**What is expected**
Write out all the entries word for word and omit any pictures.
##### Extracted data
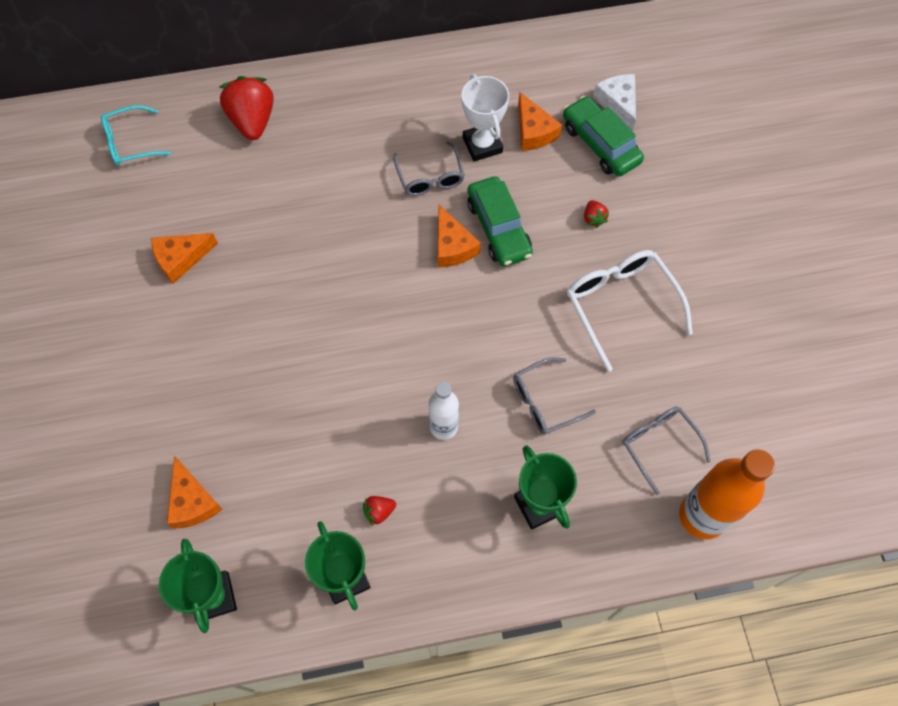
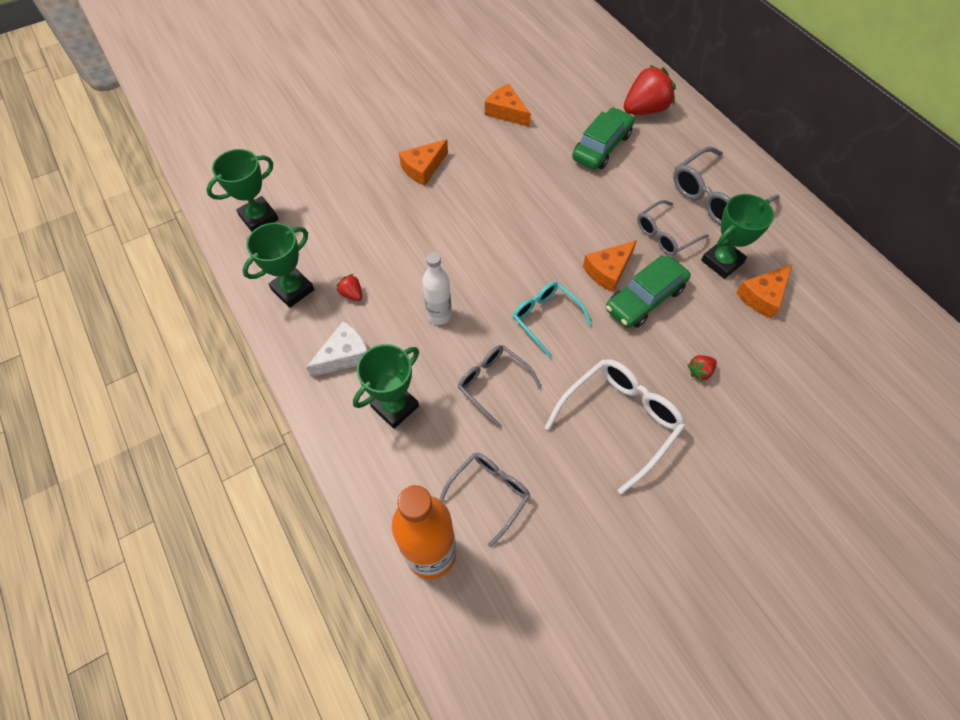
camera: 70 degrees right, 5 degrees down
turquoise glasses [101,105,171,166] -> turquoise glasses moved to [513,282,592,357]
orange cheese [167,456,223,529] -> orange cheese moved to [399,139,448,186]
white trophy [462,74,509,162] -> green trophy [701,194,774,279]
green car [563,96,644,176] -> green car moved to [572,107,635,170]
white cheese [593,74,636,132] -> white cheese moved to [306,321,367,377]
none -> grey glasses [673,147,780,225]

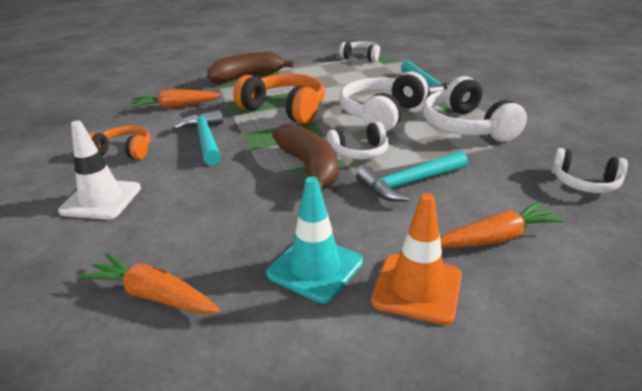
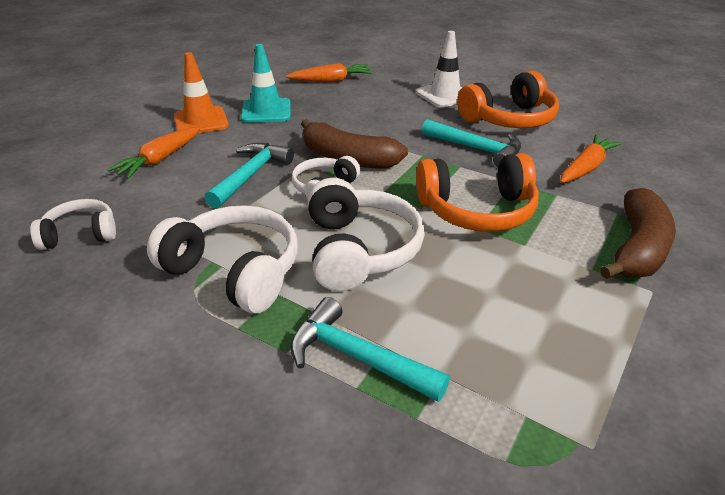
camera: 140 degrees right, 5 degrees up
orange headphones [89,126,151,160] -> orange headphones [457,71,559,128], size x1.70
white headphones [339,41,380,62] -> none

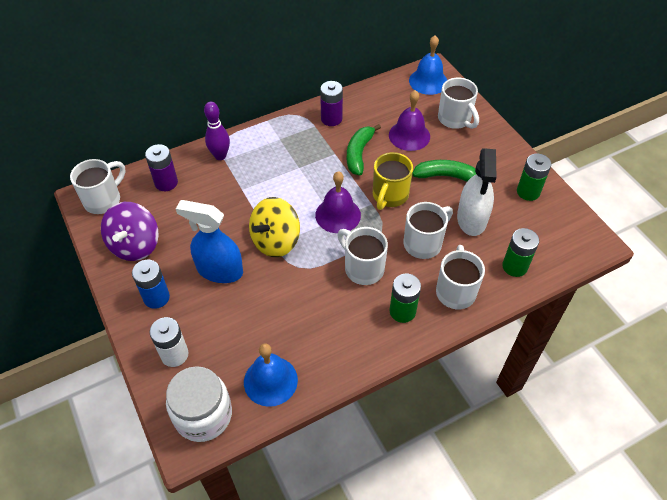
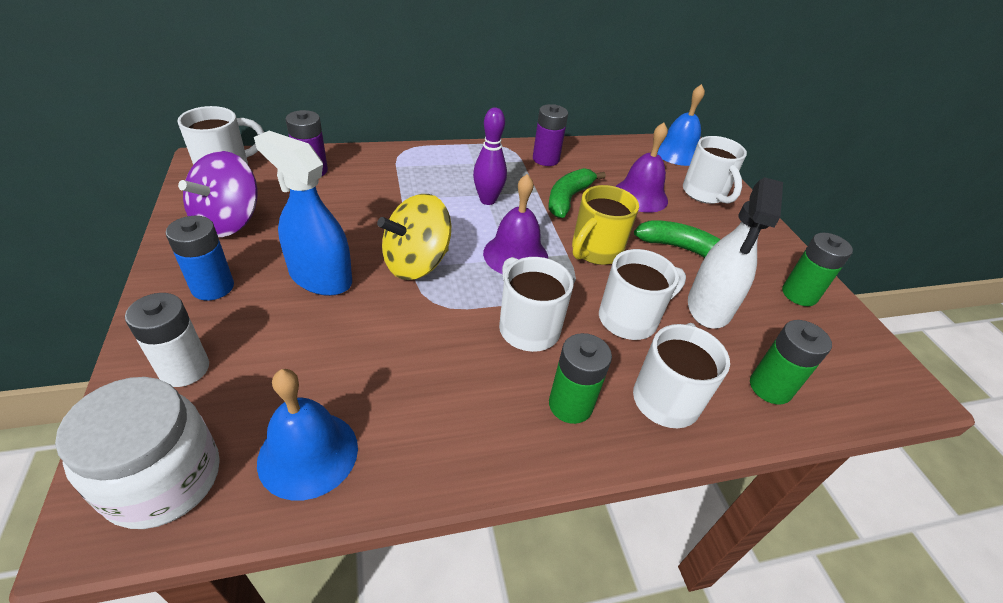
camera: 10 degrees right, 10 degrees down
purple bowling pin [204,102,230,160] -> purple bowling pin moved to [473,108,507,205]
##########
**Reply**
camera: 70 degrees right, 5 degrees down
turquoise glasses [101,105,171,166] -> turquoise glasses moved to [513,282,592,357]
orange cheese [167,456,223,529] -> orange cheese moved to [399,139,448,186]
white trophy [462,74,509,162] -> green trophy [701,194,774,279]
green car [563,96,644,176] -> green car moved to [572,107,635,170]
white cheese [593,74,636,132] -> white cheese moved to [306,321,367,377]
none -> grey glasses [673,147,780,225]

camera: 140 degrees right, 5 degrees up
orange headphones [89,126,151,160] -> orange headphones [457,71,559,128], size x1.70
white headphones [339,41,380,62] -> none

camera: 10 degrees right, 10 degrees down
purple bowling pin [204,102,230,160] -> purple bowling pin moved to [473,108,507,205]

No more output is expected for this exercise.